**Material supplied:**

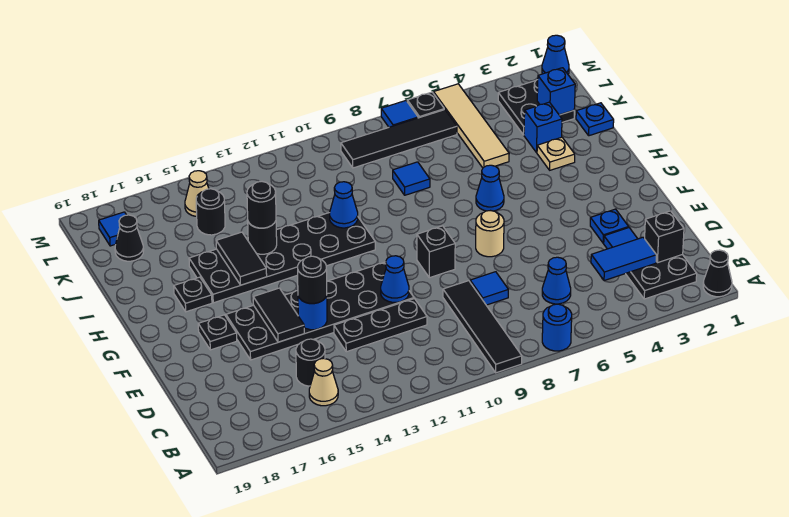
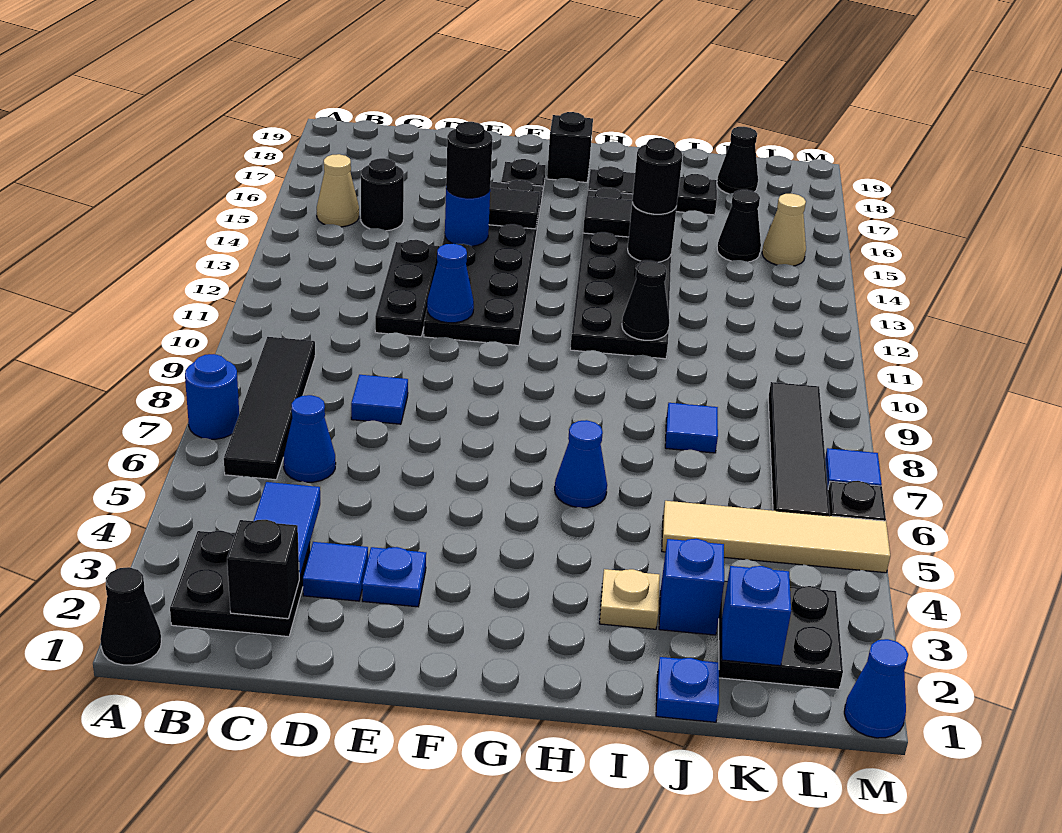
black tile A9:D9 level 1 -> black tile B6:B9 level 1
tan round brick F7 level 1 -> none
black brick F9 level 1 -> black brick G18 level 1
black plate H17 level 1 -> black plate H17:J17 level 1
blue cone I11 level 2 -> black cone I11 level 2
black round brick K15 level 1 -> black cone K15 level 1
blue tile L18 level 1 -> none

**What to work on:** Search the records above for the string "black" and copy each line that holds it.

**Exercise solution:**
black tile A9:D9 level 1 -> black tile B6:B9 level 1
black brick F9 level 1 -> black brick G18 level 1
black plate H17 level 1 -> black plate H17:J17 level 1
blue cone I11 level 2 -> black cone I11 level 2
black round brick K15 level 1 -> black cone K15 level 1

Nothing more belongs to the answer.